RECORDED DATA:
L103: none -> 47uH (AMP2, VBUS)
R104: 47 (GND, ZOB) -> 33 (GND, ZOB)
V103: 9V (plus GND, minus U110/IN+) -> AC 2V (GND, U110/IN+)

---

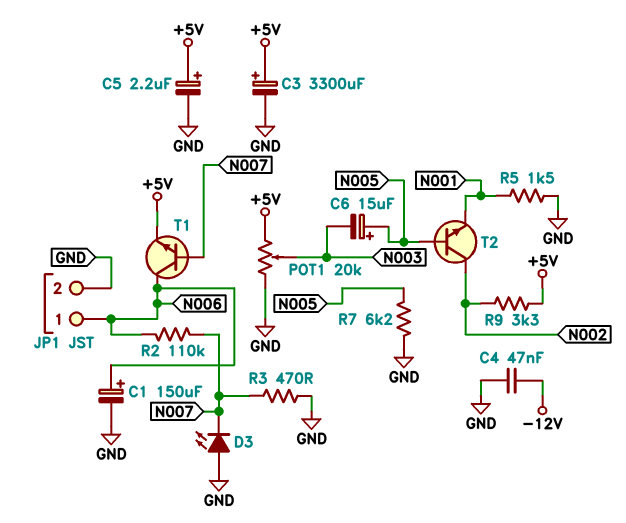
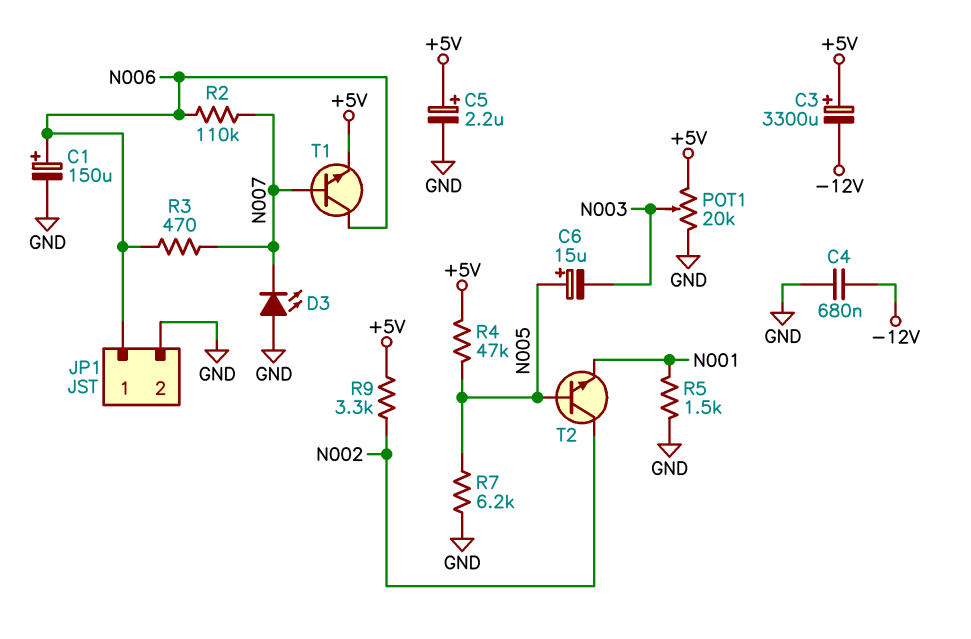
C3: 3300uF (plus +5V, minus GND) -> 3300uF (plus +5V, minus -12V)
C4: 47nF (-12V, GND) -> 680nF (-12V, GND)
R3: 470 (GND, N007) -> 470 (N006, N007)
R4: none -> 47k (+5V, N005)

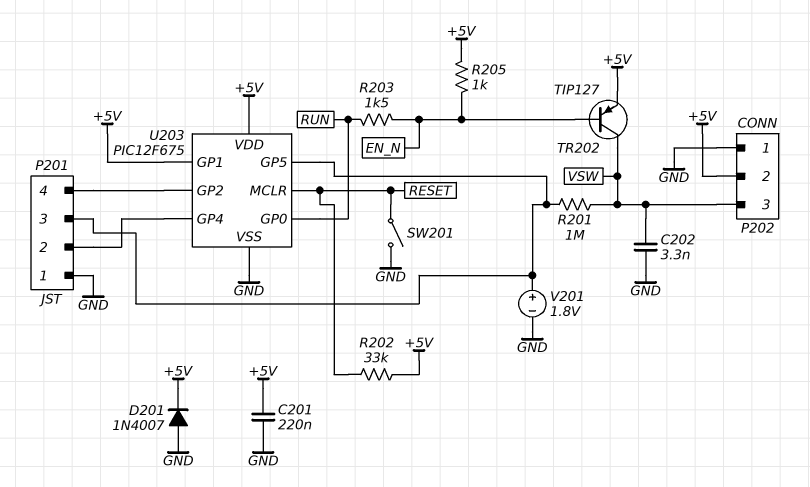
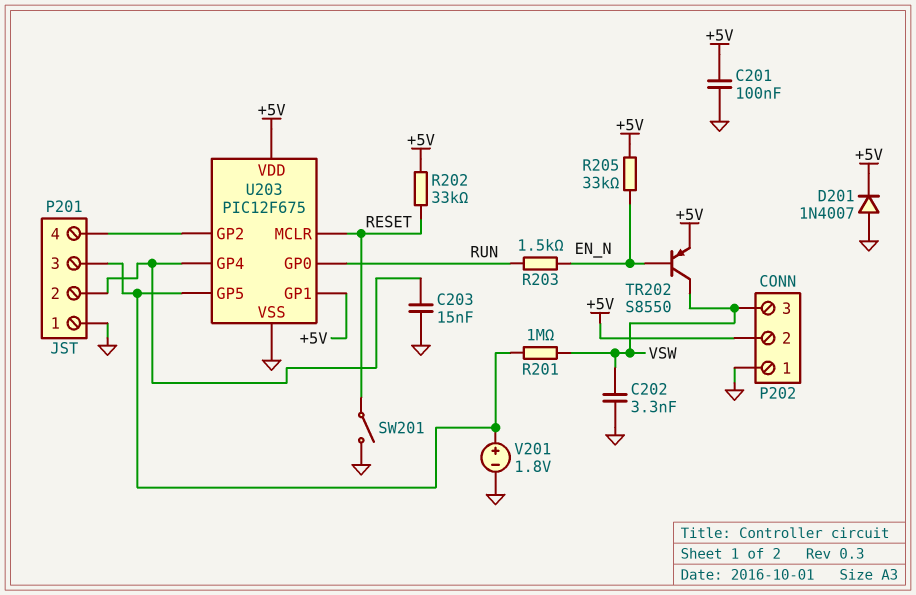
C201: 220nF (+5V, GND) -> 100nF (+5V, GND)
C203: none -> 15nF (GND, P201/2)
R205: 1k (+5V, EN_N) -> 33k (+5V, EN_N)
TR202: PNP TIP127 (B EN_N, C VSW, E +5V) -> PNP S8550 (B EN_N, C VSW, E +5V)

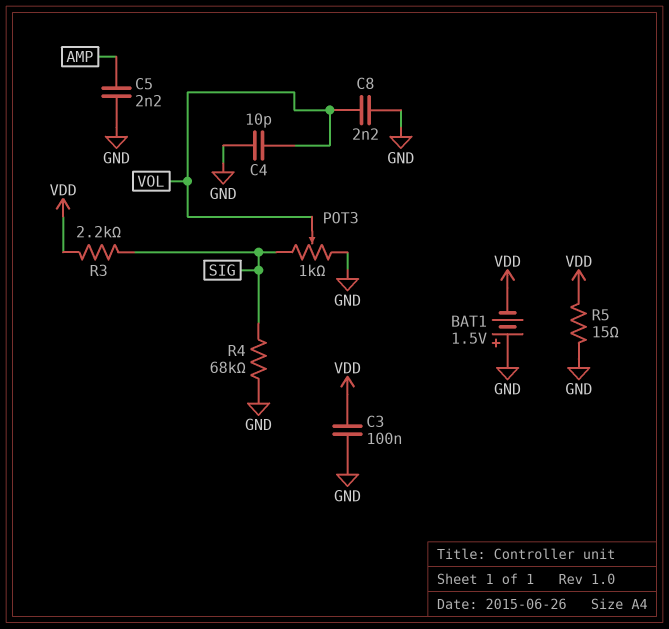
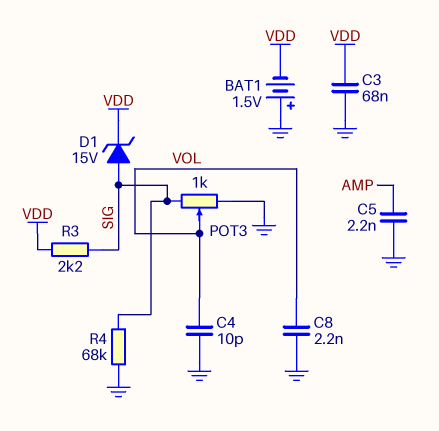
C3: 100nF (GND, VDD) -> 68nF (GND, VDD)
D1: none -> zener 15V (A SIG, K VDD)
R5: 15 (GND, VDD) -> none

TASK BRIEF: Return exactly the part of the listing above that opens with the line containing "R3: 470 (GND, N007) -> 470 (N006, N007)" and closes with the line containing "R5: 15 (GND, VDD) -> none". Pictures stay out.

TASK RESULT:
R3: 470 (GND, N007) -> 470 (N006, N007)
R4: none -> 47k (+5V, N005)

C201: 220nF (+5V, GND) -> 100nF (+5V, GND)
C203: none -> 15nF (GND, P201/2)
R205: 1k (+5V, EN_N) -> 33k (+5V, EN_N)
TR202: PNP TIP127 (B EN_N, C VSW, E +5V) -> PNP S8550 (B EN_N, C VSW, E +5V)

C3: 100nF (GND, VDD) -> 68nF (GND, VDD)
D1: none -> zener 15V (A SIG, K VDD)
R5: 15 (GND, VDD) -> none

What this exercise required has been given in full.